Directions -> Rewrite every line of the records with "center point" changed to "midpoint" and everything else unchanged. Leave the pictures out of your answer.

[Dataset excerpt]
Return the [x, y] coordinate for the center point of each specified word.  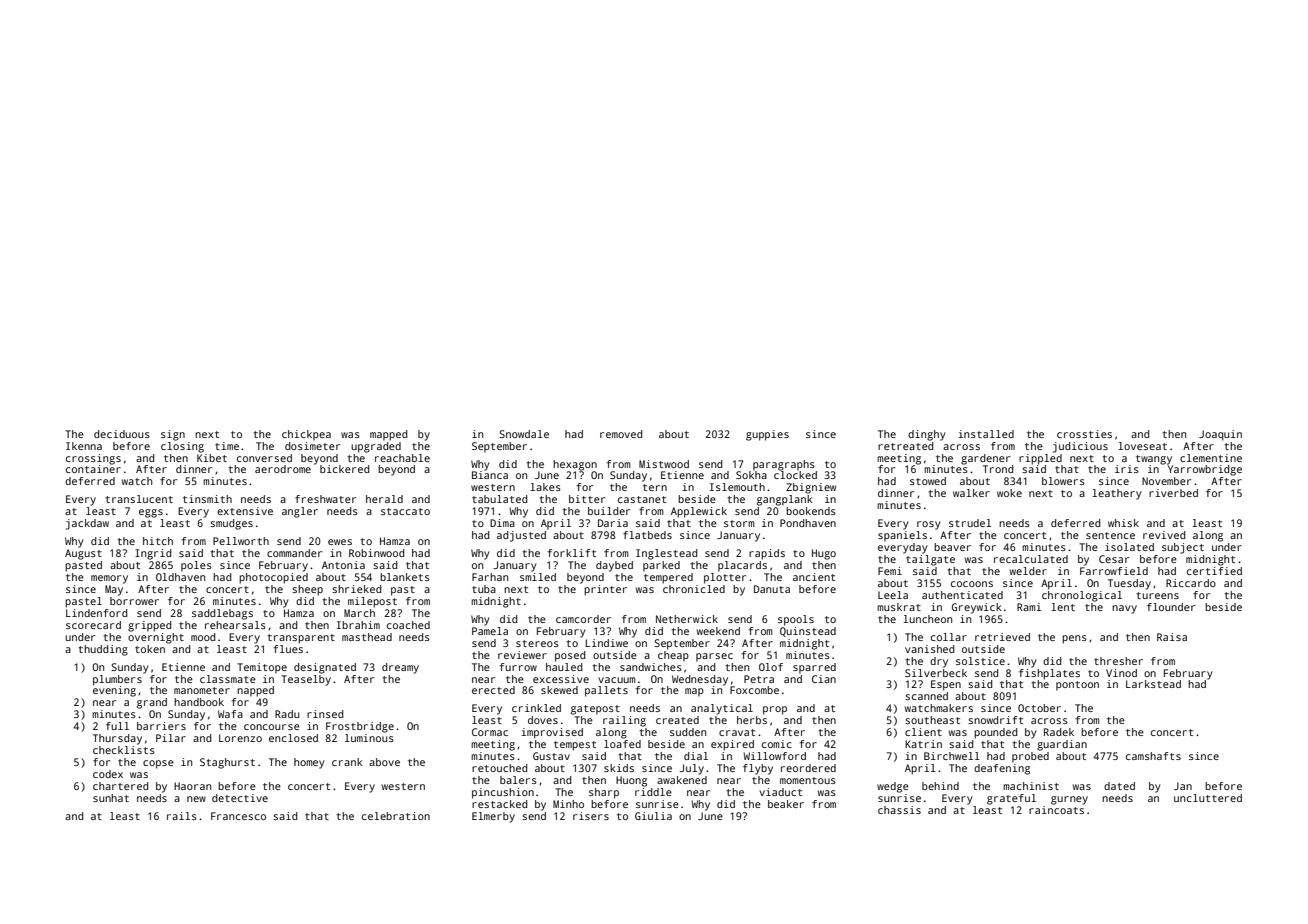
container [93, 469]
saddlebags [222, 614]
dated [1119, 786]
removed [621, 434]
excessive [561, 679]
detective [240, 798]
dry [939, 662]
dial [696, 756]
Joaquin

Task answer ->
Return the [x, y] coordinate for the midpoint of each specified word.  
container [93, 469]
saddlebags [222, 614]
dated [1119, 786]
removed [621, 434]
excessive [561, 679]
detective [240, 798]
dry [939, 662]
dial [696, 756]
Joaquin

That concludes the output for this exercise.